WHAT NEEDS TO BE DONE: Repeat the records below exactly as they appear, leaving out any pictures.

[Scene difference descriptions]

%%

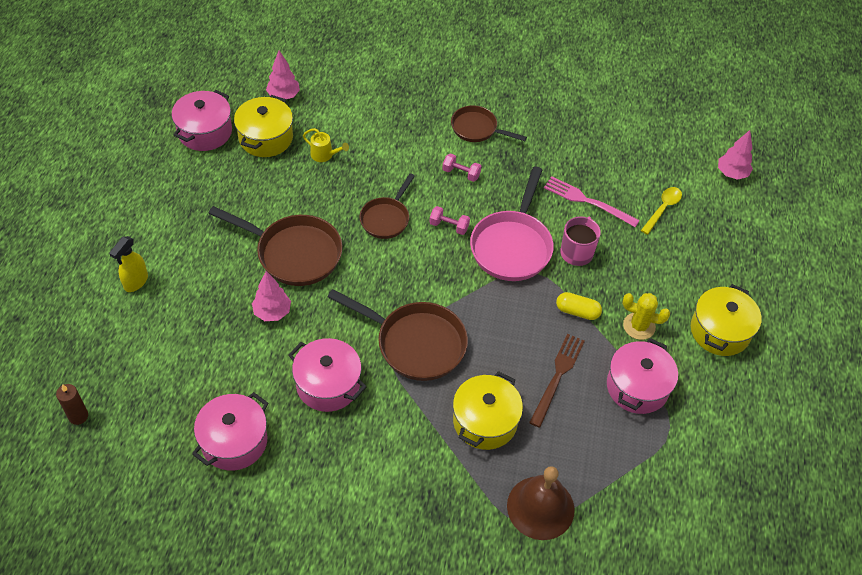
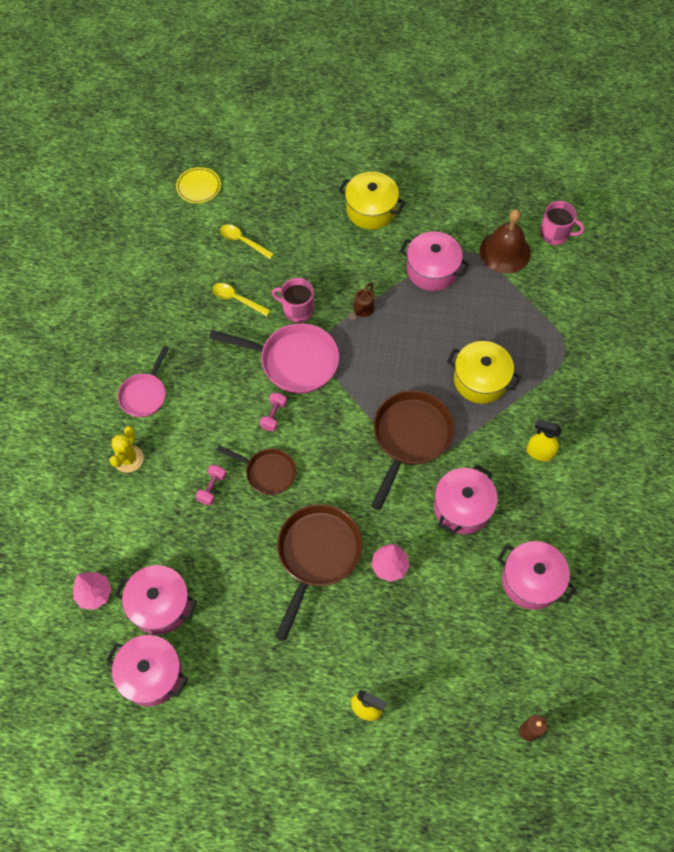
camera: 90 degrees left, 10 degrees up
(266, 138) = (160, 605): yellow pot -> pink pot
(325, 155) = (184, 539): yellow watering can -> none
(386, 472) = (539, 452): none -> yellow spray bottle
(461, 173) = (206, 407): pink dumbbell -> pink dumbbell (212, 488)
(477, 129) = (144, 394): brown pan -> pink pan
(540, 507) = (550, 340): brown bell -> brown bell (505, 252)
(557, 377) = (430, 326): brown fork -> none
(577, 311) = (362, 311): yellow capsule -> brown watering can
(588, 201) = (237, 299): pink fork -> yellow spoon
(639, 326) = (372, 266): yellow cactus -> yellow cactus (128, 459)
(706, 539) = (555, 234): none -> pink mug
(731, 173) = (198, 187): pink tree -> yellow plate

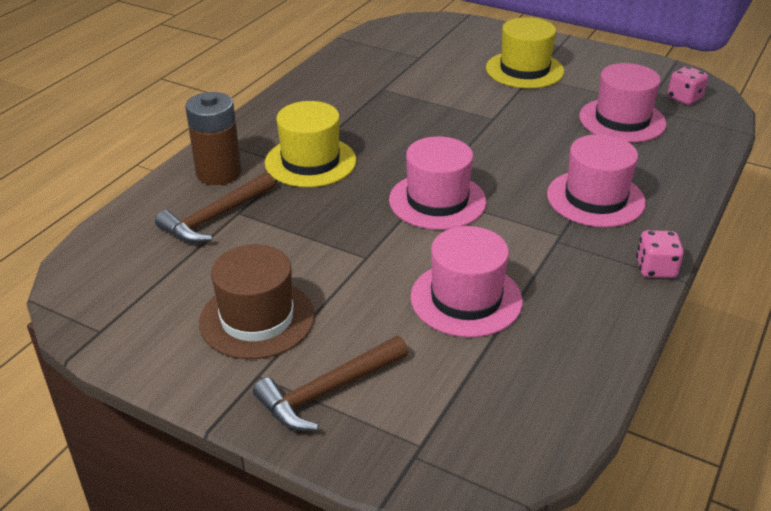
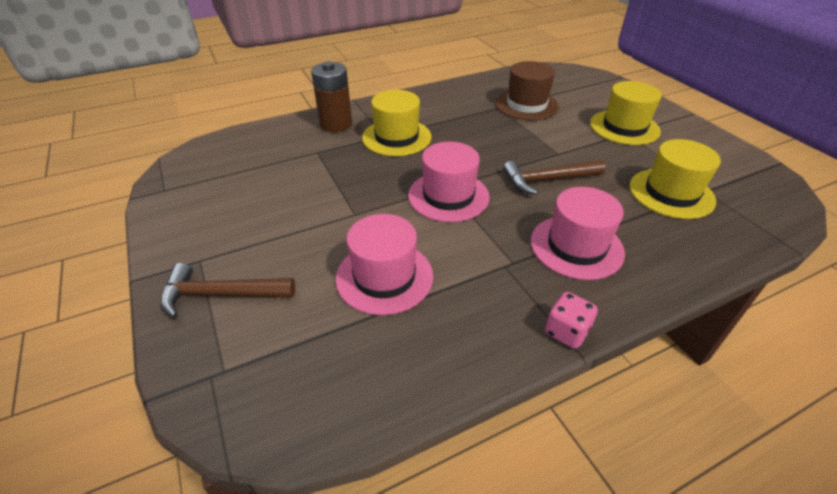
camera: 35 degrees right, 5 degrees up
(216, 217) = (301, 150): brown hammer -> brown hammer (548, 180)
(257, 319) = (244, 223): brown hat -> brown hat (526, 105)
(622, 120) = (671, 193): pink hat -> yellow hat
(684, 98) = (755, 196): pink dice -> none

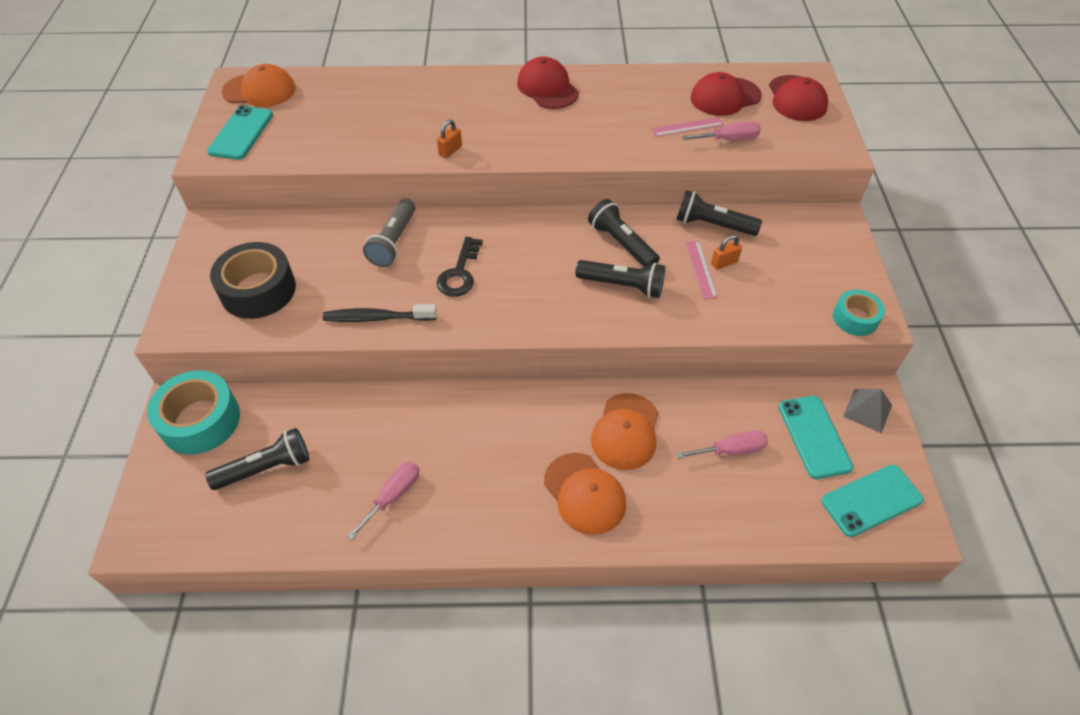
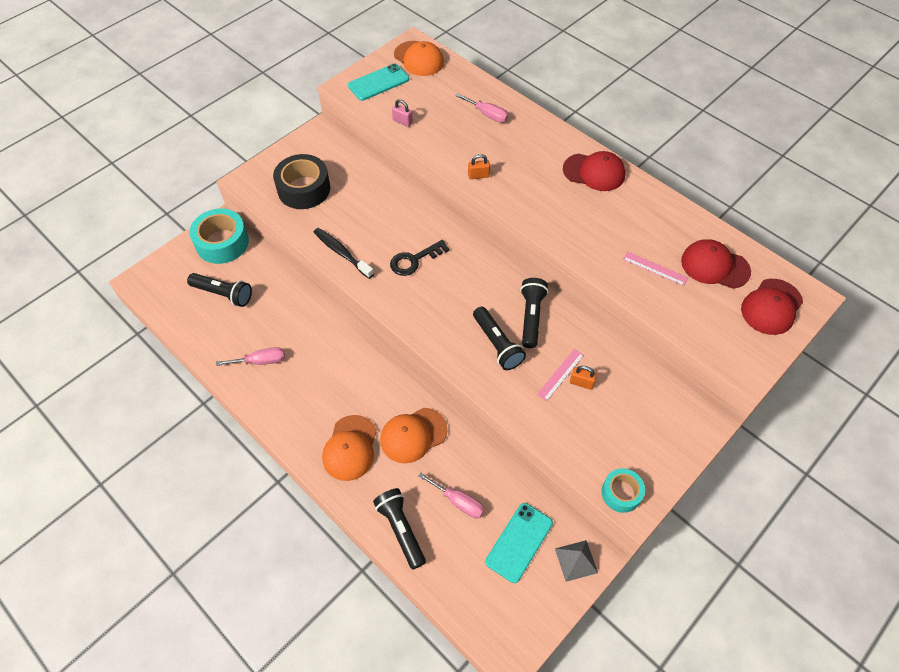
camera: 45 degrees right, 5 degrees up
(313, 151) = (402, 121): none -> pink padlock
(393, 242) = (401, 212): grey flashlight -> none
(547, 88) = (594, 172): red cap -> red cap turned 90 degrees clockwise
(712, 225) = (608, 352): black flashlight -> black flashlight (401, 529)
(729, 140) = (672, 300): pink screwdriver -> pink screwdriver (487, 114)
(871, 500) = (503, 610): turquoise phone -> none

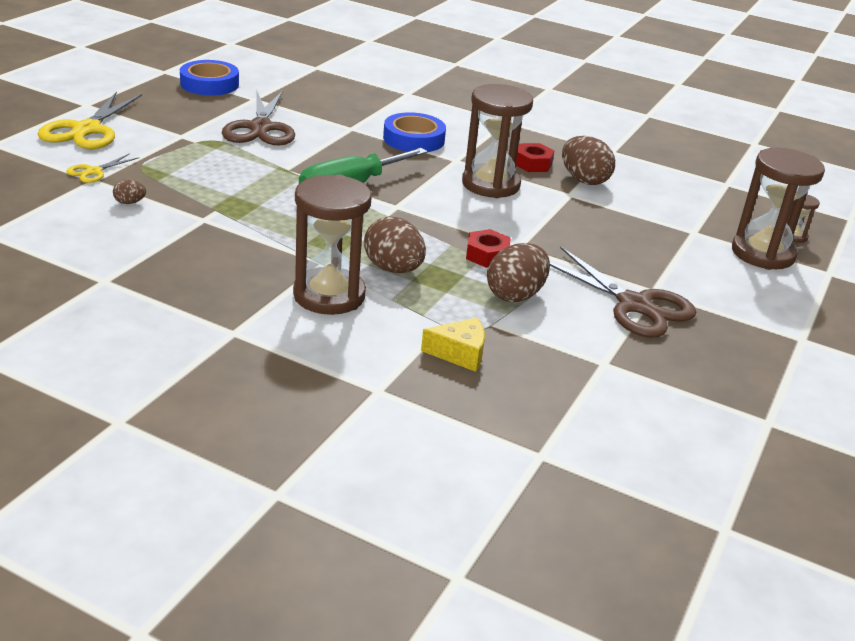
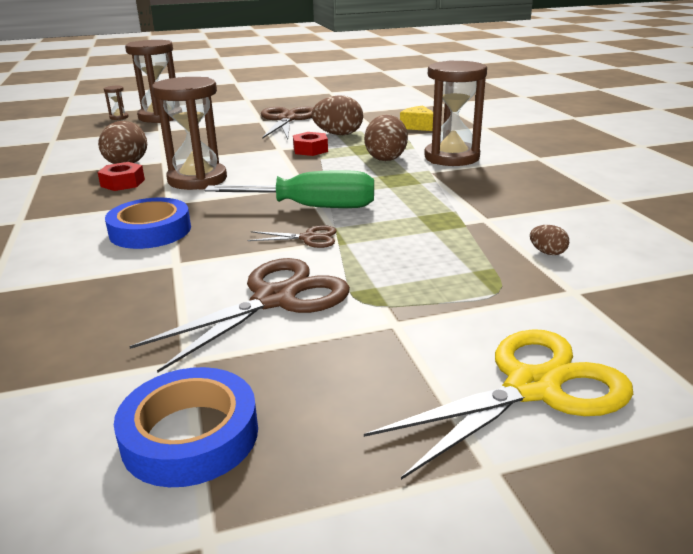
camera: 130 degrees left, 5 degrees down
(94, 172) = (567, 302): yellow scissors -> none
(307, 164) = (308, 238): none -> brown scissors

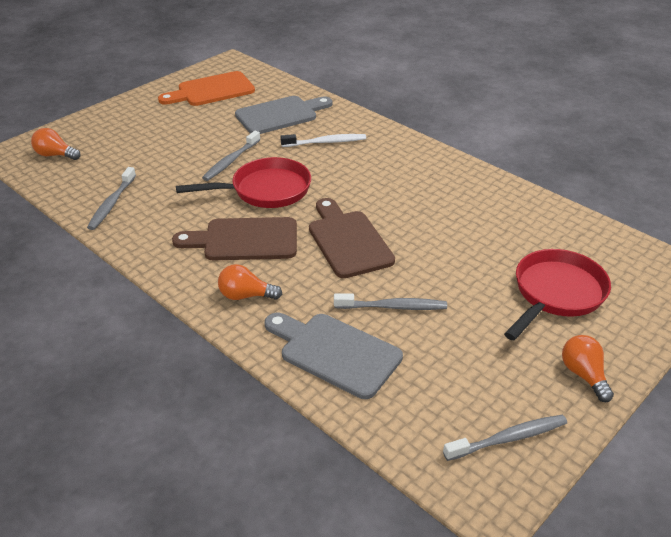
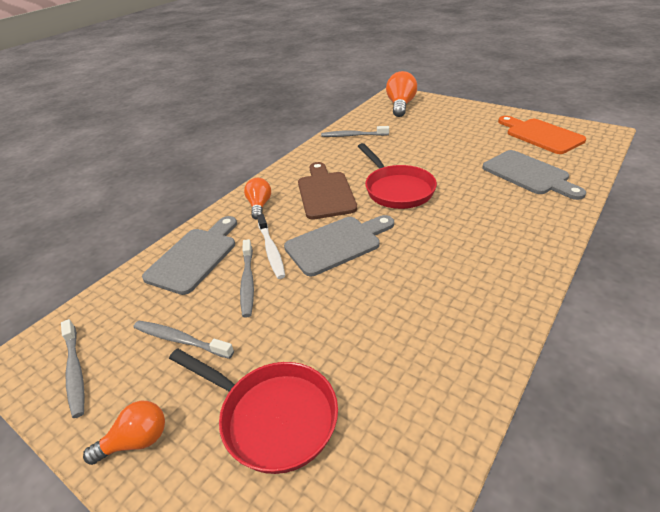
camera: 85 degrees right, 0 degrees up
(55, 155) = (400, 106): orange light bulb -> orange light bulb, size x1.58
(231, 161) = (432, 166): grey toothbrush -> grey toothbrush (180, 340)
(326, 142) = (497, 207): white toothbrush -> white toothbrush (271, 250)
(348, 241) = (337, 244): brown cutting board -> grey cutting board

%%

ANSWER:
camera: 90 degrees left, 10 degrees up
(266, 138) = (160, 605): yellow pot -> pink pot
(325, 155) = (184, 539): yellow watering can -> none
(386, 472) = (539, 452): none -> yellow spray bottle
(461, 173) = (206, 407): pink dumbbell -> pink dumbbell (212, 488)
(477, 129) = (144, 394): brown pan -> pink pan
(540, 507) = (550, 340): brown bell -> brown bell (505, 252)
(557, 377) = (430, 326): brown fork -> none
(577, 311) = (362, 311): yellow capsule -> brown watering can
(588, 201) = (237, 299): pink fork -> yellow spoon
(639, 326) = (372, 266): yellow cactus -> yellow cactus (128, 459)
(706, 539) = (555, 234): none -> pink mug
(731, 173) = (198, 187): pink tree -> yellow plate

camera: 35 degrees right, 5 degrees up
(216, 217) = (301, 150): brown hammer -> brown hammer (548, 180)
(257, 319) = (244, 223): brown hat -> brown hat (526, 105)
(622, 120) = (671, 193): pink hat -> yellow hat
(684, 98) = (755, 196): pink dice -> none

camera: 45 degrees right, 5 degrees up
(313, 151) = (402, 121): none -> pink padlock
(393, 242) = (401, 212): grey flashlight -> none
(547, 88) = (594, 172): red cap -> red cap turned 90 degrees clockwise
(712, 225) = (608, 352): black flashlight -> black flashlight (401, 529)
(729, 140) = (672, 300): pink screwdriver -> pink screwdriver (487, 114)
(871, 500) = (503, 610): turquoise phone -> none

camera: 130 degrees left, 5 degrees down
(94, 172) = (567, 302): yellow scissors -> none
(307, 164) = (308, 238): none -> brown scissors

camera: 85 degrees right, 0 degrees up
(55, 155) = (400, 106): orange light bulb -> orange light bulb, size x1.58
(231, 161) = (432, 166): grey toothbrush -> grey toothbrush (180, 340)
(326, 142) = (497, 207): white toothbrush -> white toothbrush (271, 250)
(348, 241) = (337, 244): brown cutting board -> grey cutting board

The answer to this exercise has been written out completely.